[Task prompt]: What you return should be each line of the data containing the string "royal".

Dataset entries
--- START ---

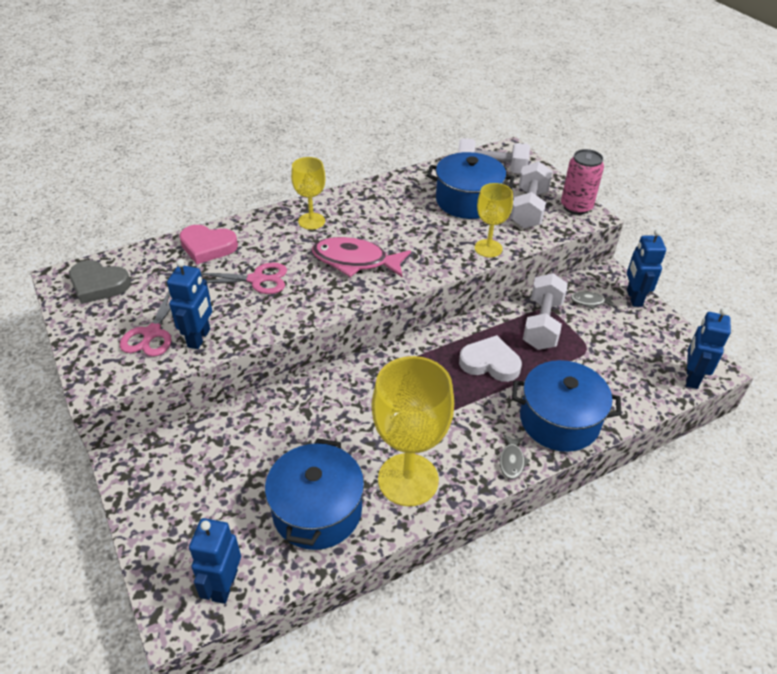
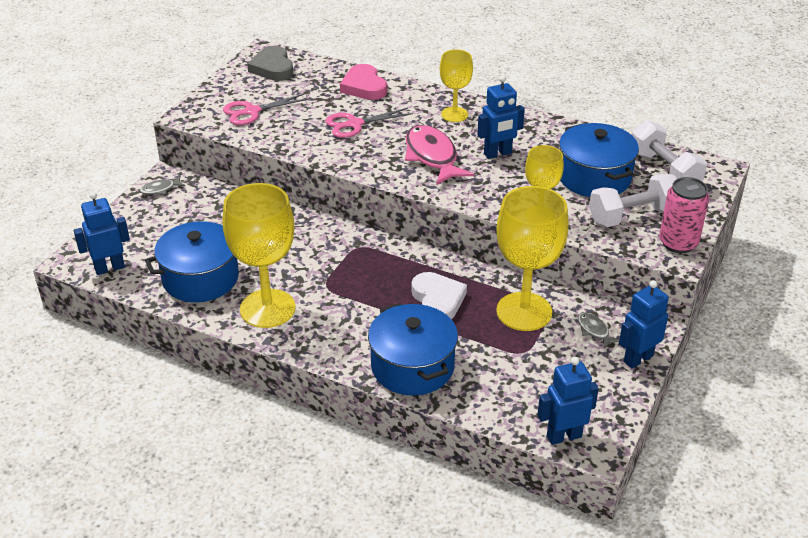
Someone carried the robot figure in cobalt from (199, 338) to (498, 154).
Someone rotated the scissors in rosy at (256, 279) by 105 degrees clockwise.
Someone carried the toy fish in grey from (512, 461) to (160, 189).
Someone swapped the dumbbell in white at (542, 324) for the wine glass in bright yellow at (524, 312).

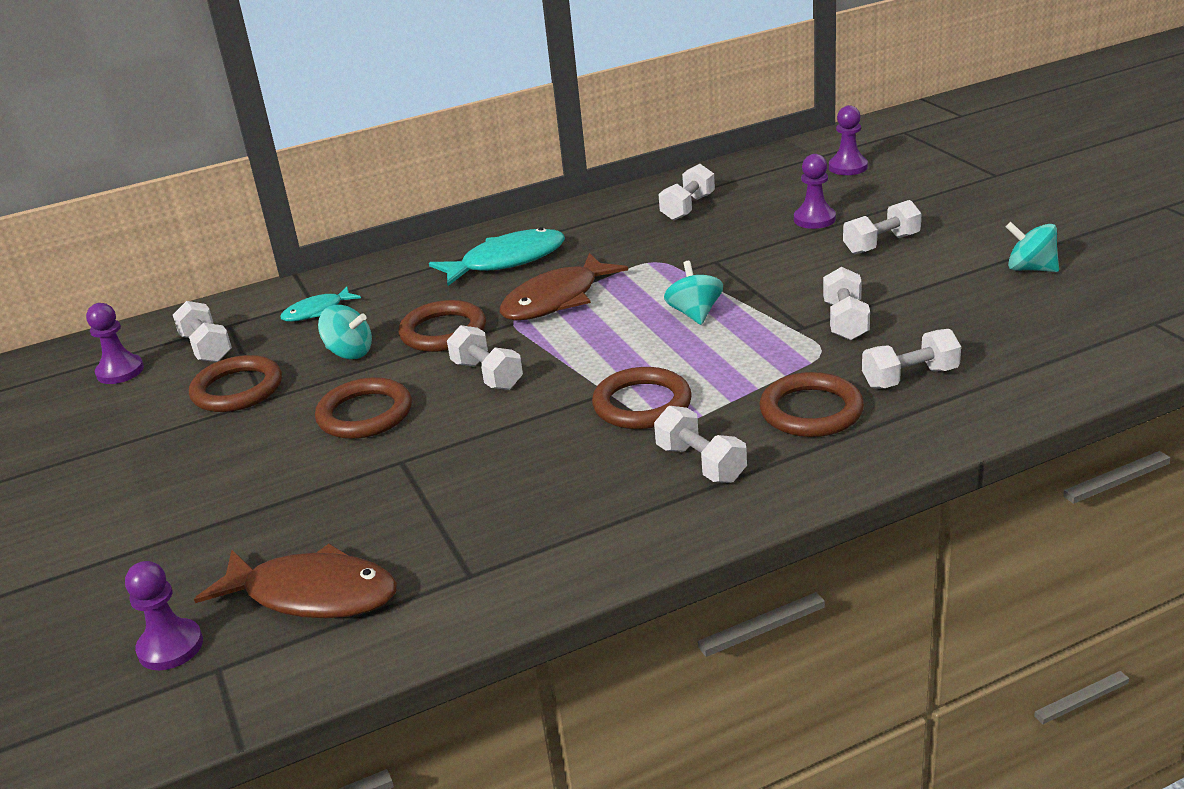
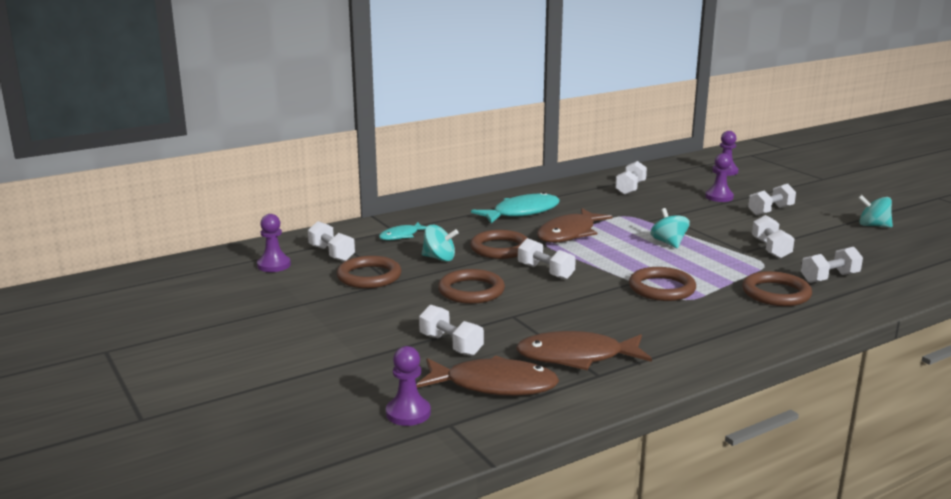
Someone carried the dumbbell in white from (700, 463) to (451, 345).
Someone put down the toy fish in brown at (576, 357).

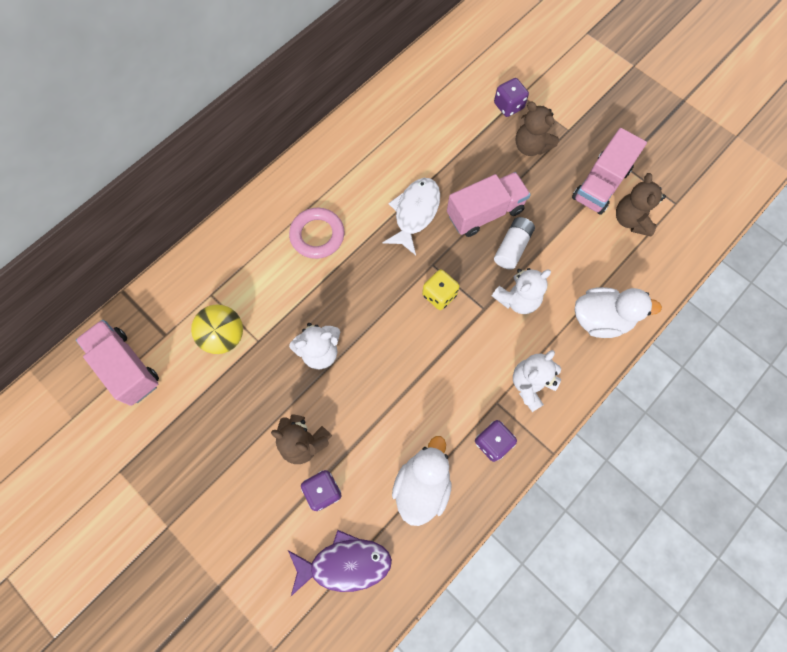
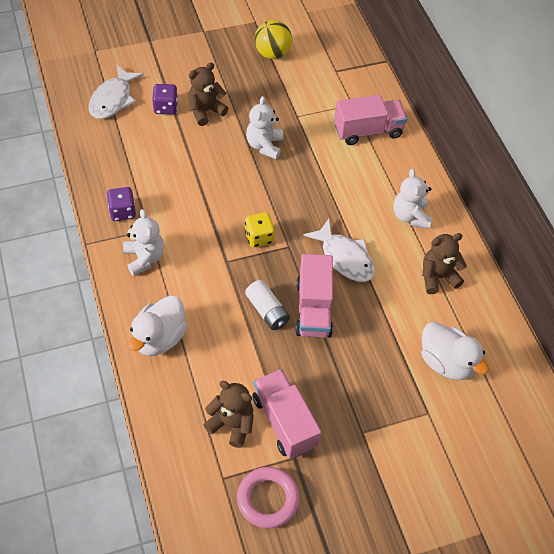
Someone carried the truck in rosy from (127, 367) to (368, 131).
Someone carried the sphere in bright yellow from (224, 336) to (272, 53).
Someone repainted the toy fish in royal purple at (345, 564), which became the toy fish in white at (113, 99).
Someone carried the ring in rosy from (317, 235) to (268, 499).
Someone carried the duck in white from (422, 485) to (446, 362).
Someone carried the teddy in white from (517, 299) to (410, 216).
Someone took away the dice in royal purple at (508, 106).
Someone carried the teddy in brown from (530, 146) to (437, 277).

--- END ---

[Your solution]:
Someone repainted the toy fish in royal purple at (345, 564), which became the toy fish in white at (113, 99).
Someone took away the dice in royal purple at (508, 106).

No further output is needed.